(Detected change data)

----

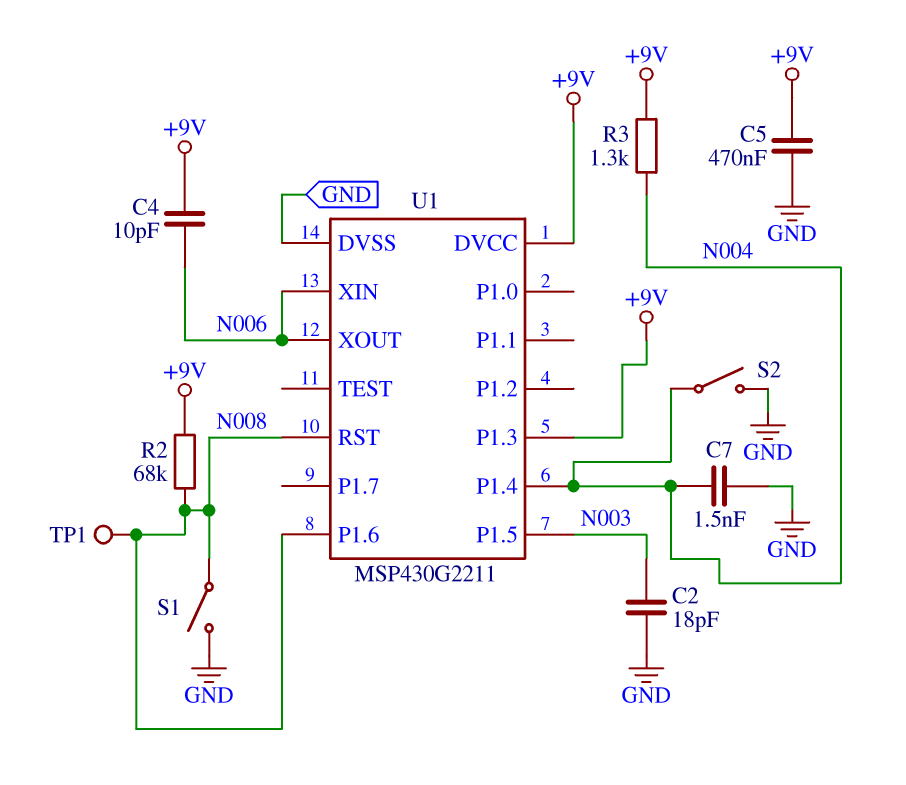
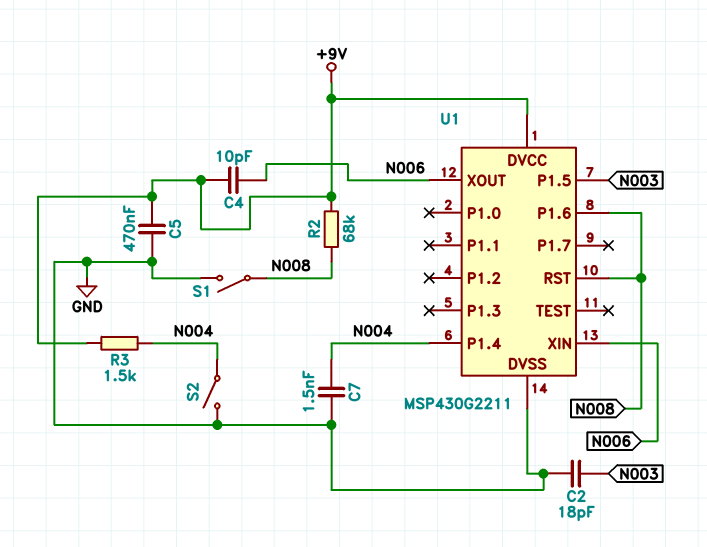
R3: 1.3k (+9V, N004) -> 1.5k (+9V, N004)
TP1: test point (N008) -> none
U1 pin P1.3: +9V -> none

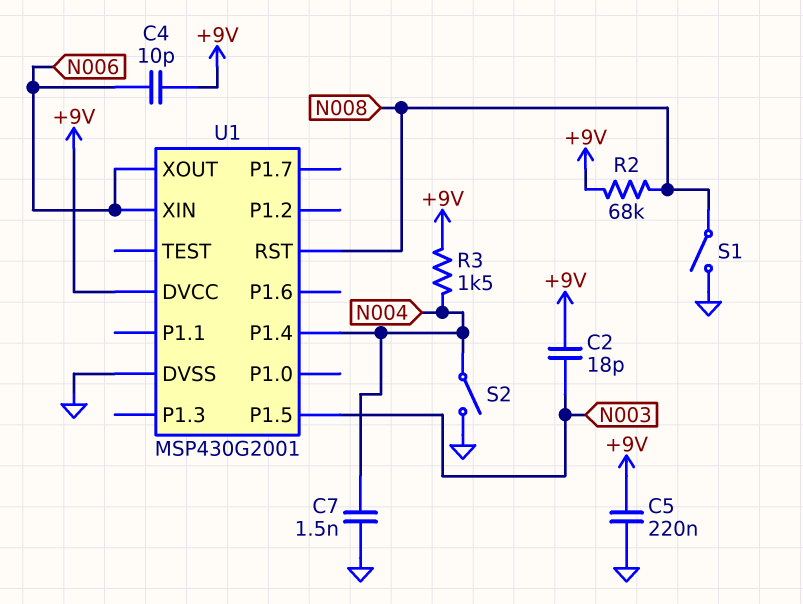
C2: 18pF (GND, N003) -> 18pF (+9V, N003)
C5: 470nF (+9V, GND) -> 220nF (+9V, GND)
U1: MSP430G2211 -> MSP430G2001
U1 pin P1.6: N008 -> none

----

- Work task: Transcribe the entries word for word, without their pictures.

- Task answer:
R3: 1.3k (+9V, N004) -> 1.5k (+9V, N004)
TP1: test point (N008) -> none
U1 pin P1.3: +9V -> none

C2: 18pF (GND, N003) -> 18pF (+9V, N003)
C5: 470nF (+9V, GND) -> 220nF (+9V, GND)
U1: MSP430G2211 -> MSP430G2001
U1 pin P1.6: N008 -> none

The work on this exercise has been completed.